_Task details:_
Would you reproduce exactly the lines below from the one holding "(532, 306) = (410, 328): red" through the one holding "(568, 264) = (462, 294): red", inclusive, and no others?

-- Data to process follows --

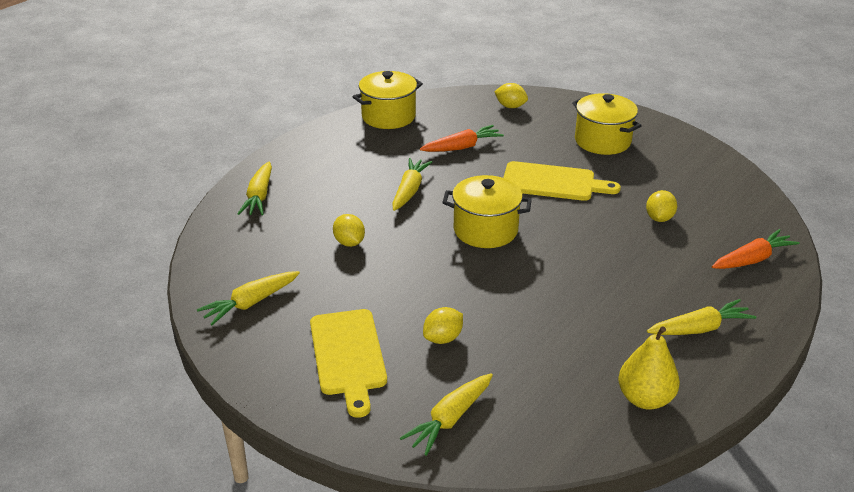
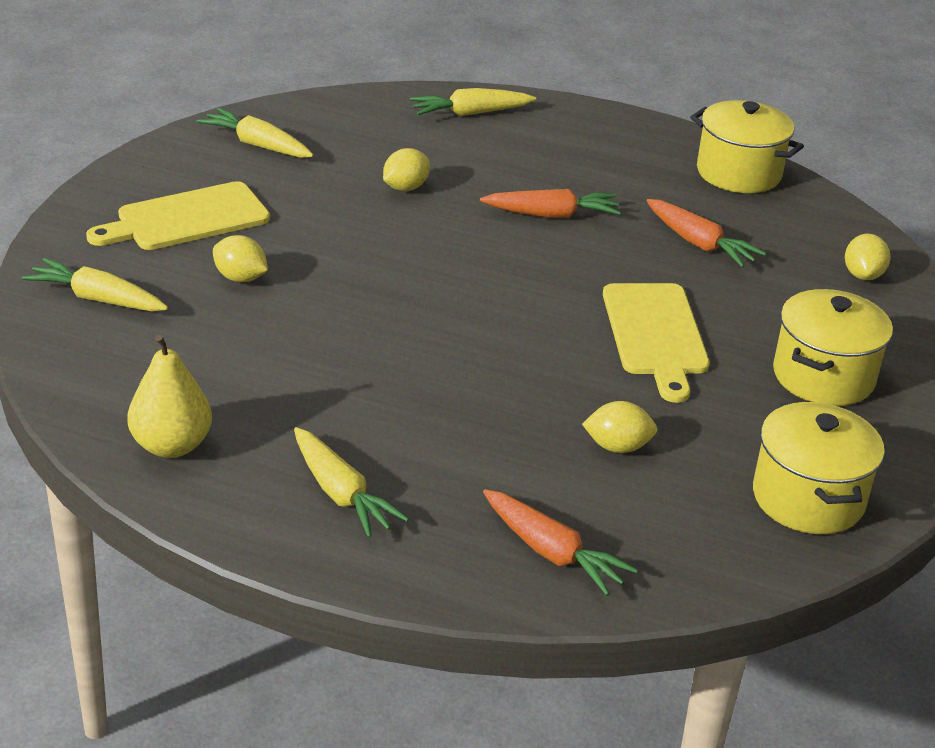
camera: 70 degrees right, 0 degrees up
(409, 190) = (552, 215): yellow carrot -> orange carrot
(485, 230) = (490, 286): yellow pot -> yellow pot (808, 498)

-- Data to process concluded --
-- Data to process follows --

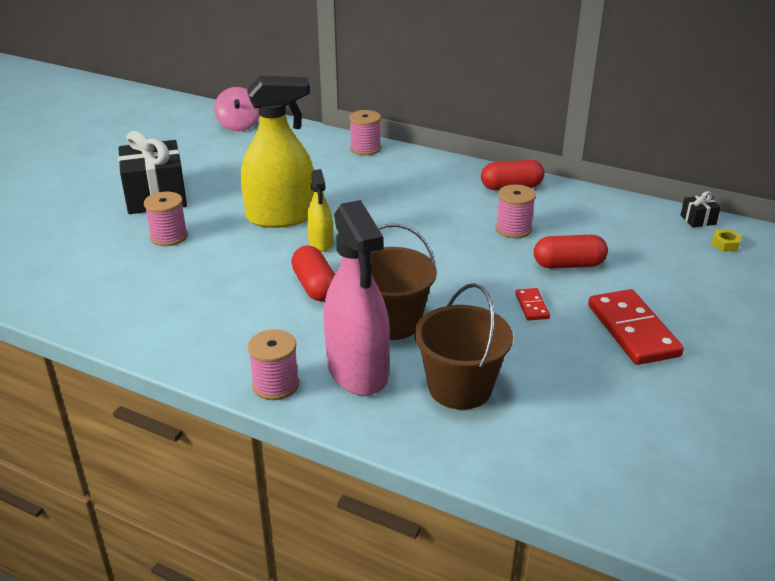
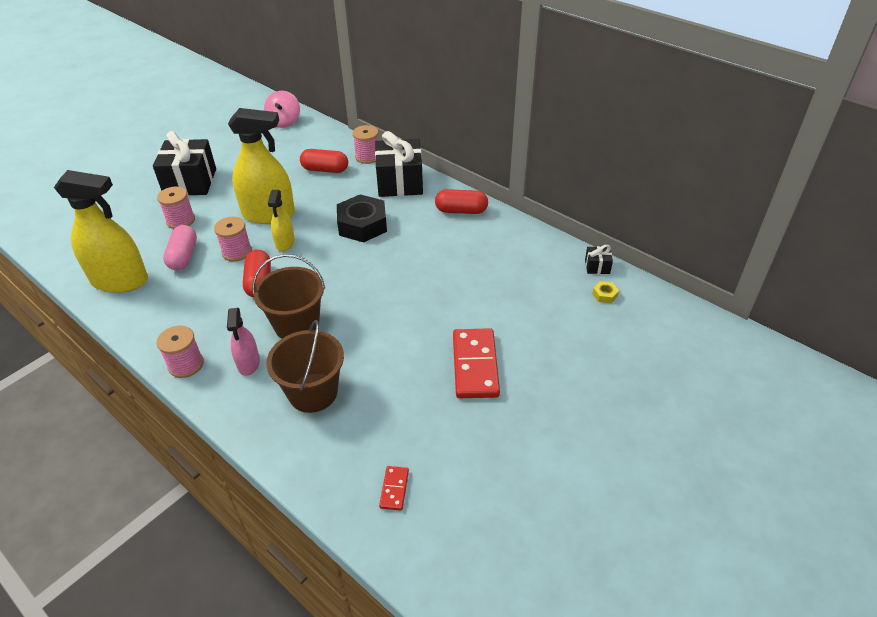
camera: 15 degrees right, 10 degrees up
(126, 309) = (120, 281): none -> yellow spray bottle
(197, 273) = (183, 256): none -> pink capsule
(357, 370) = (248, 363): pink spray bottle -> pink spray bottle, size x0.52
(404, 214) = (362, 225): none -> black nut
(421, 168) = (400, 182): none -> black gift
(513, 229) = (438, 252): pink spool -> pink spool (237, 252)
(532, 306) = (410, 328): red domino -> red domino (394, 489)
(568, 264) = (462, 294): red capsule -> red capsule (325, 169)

-- Data to process concluded --

_Exercise result:_
(532, 306) = (410, 328): red domino -> red domino (394, 489)
(568, 264) = (462, 294): red capsule -> red capsule (325, 169)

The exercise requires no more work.